* The problem: Find the word "notebook" in the data, then copy each line where it is found.

━━━━━ Dataset entries ━━━━━

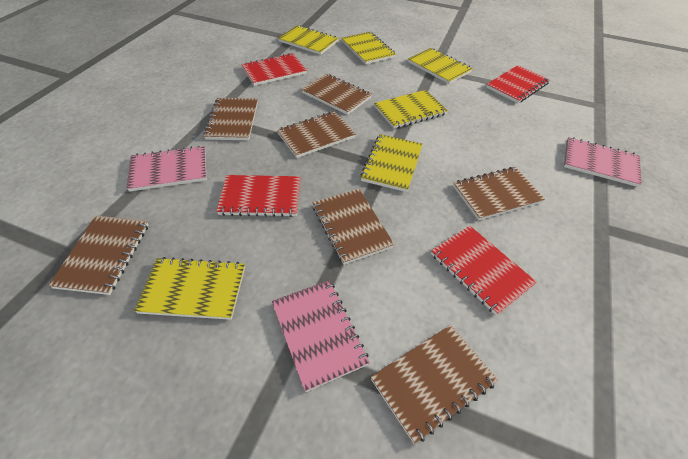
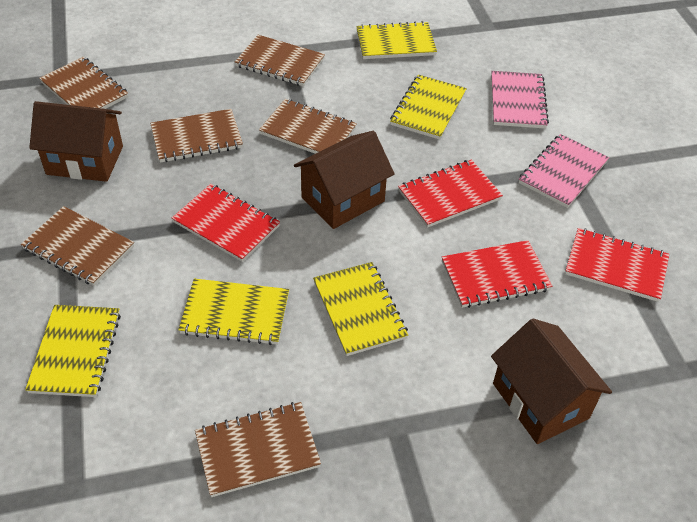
brown house: 0 -> 3
brown notebook: 7 -> 6
pink notebook: 3 -> 2
yellow notebook: 6 -> 5

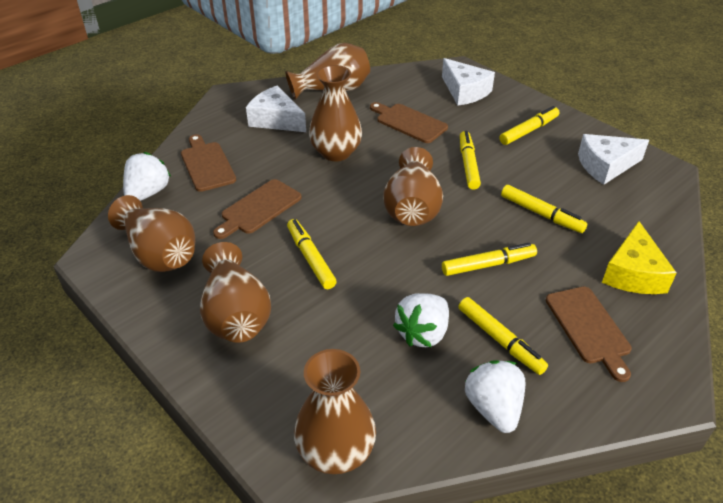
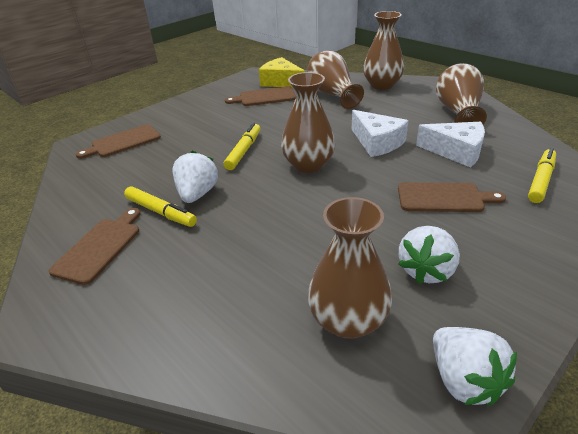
brown vase: 6 -> 5
white cheese: 3 -> 2
yellow marker: 6 -> 3

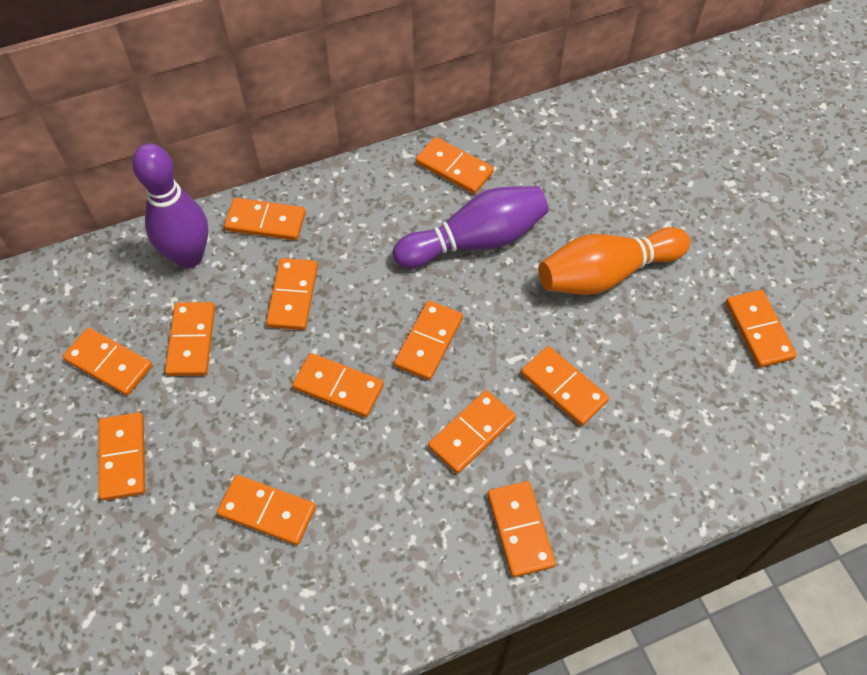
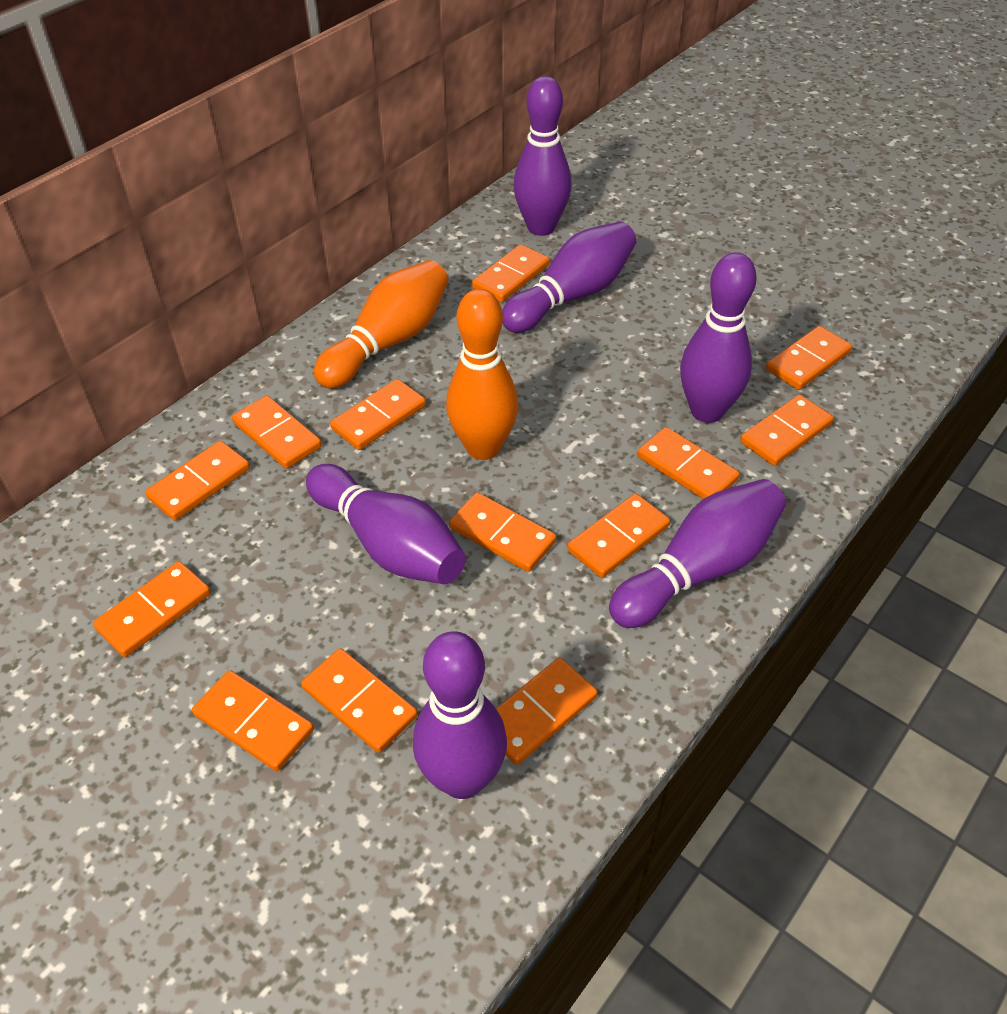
orange bowling pin: 1 -> 2
purple bowling pin: 2 -> 6

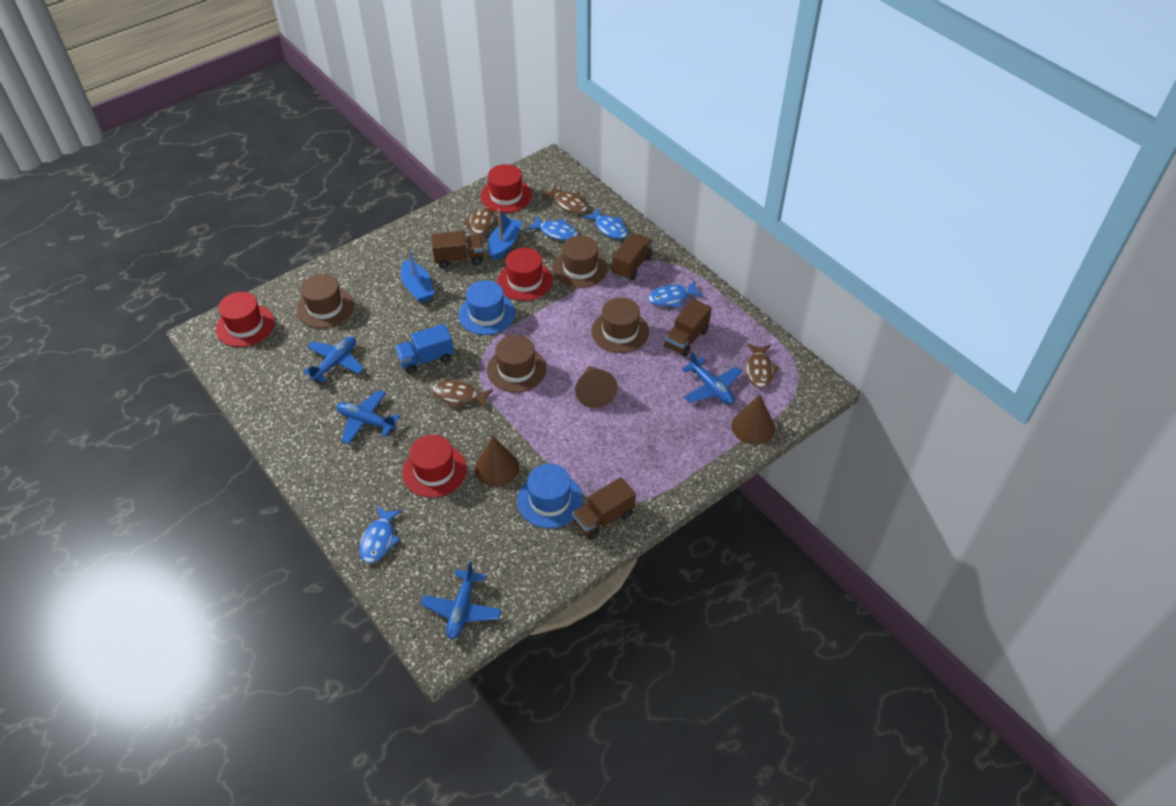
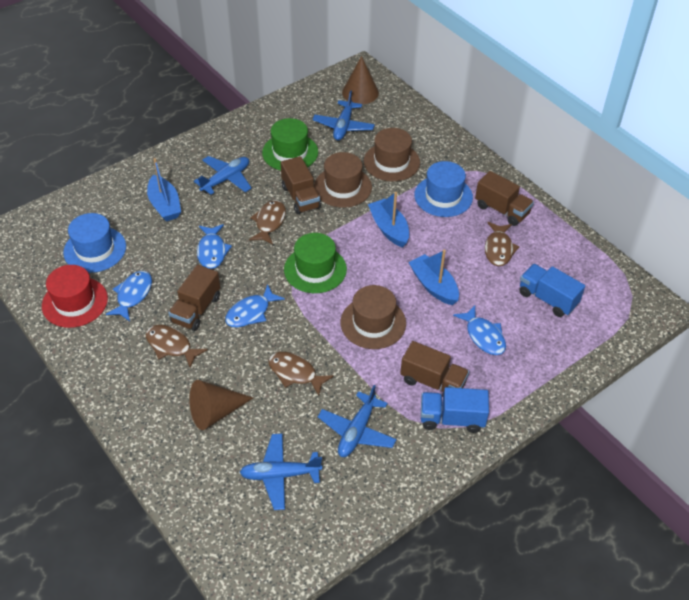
blue boat: 2 -> 3
blue truck: 1 -> 2
brown cone: 3 -> 2
brown hat: 4 -> 3
green hat: 0 -> 2
red hat: 4 -> 1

━━━━━

* Answer to this exercise:
brown notebook: 7 -> 6
pink notebook: 3 -> 2
yellow notebook: 6 -> 5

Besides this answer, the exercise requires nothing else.